▶ Task description: The answer is an exact repetition of every entry, with all images left out.

══ Material shown

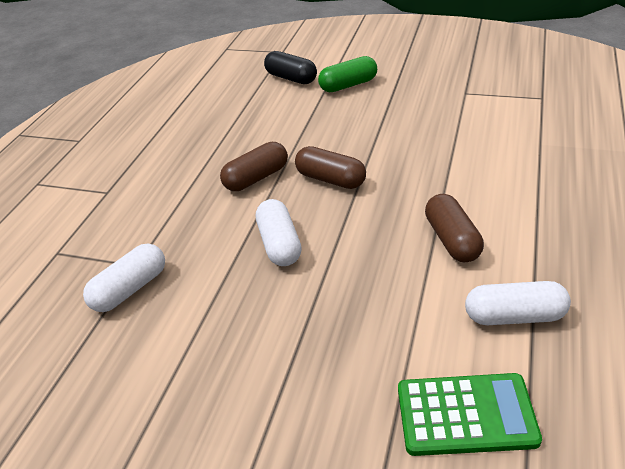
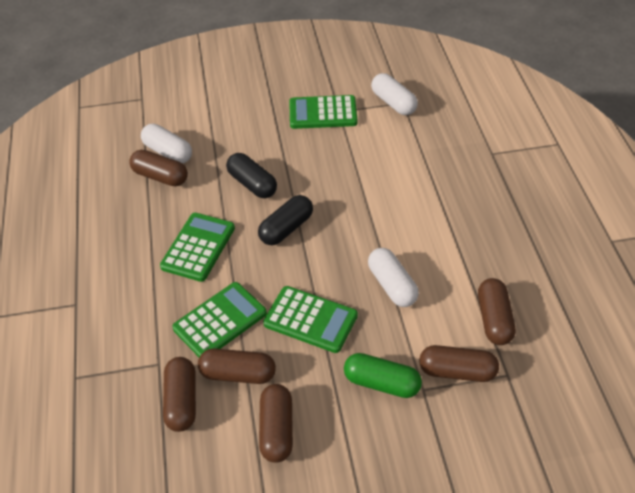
black capsule: 1 -> 2
brown capsule: 3 -> 6
green calculator: 1 -> 4

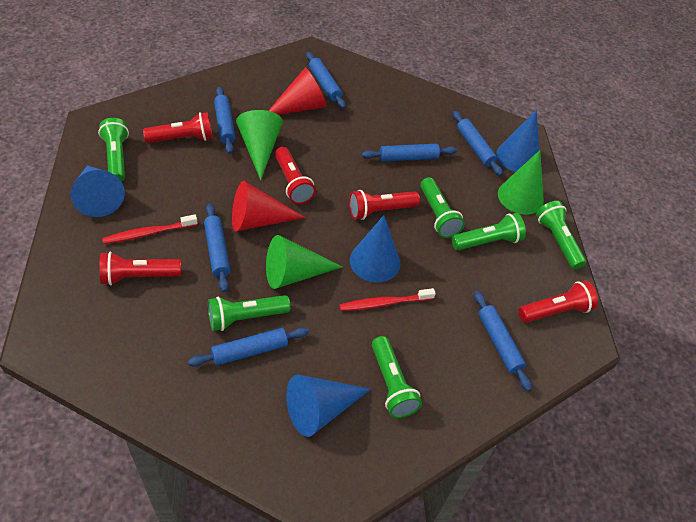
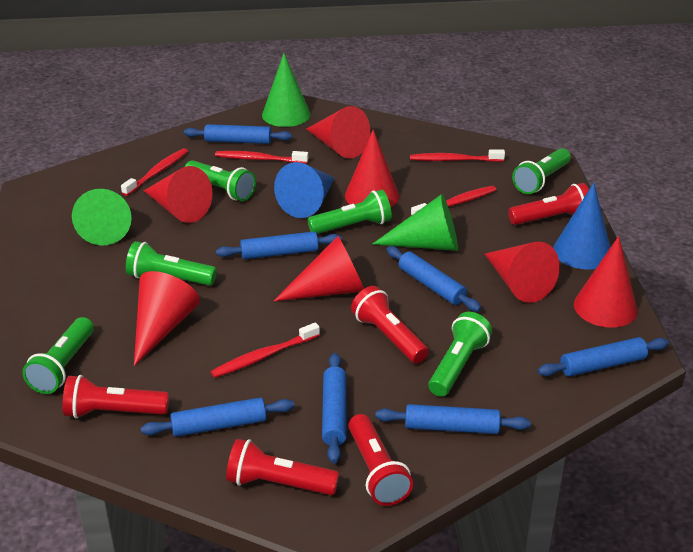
blue cone: 4 -> 2
red cone: 2 -> 7
red toothbrush: 2 -> 5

════

▶ Reply to the task:
black capsule: 1 -> 2
brown capsule: 3 -> 6
green calculator: 1 -> 4

blue cone: 4 -> 2
red cone: 2 -> 7
red toothbrush: 2 -> 5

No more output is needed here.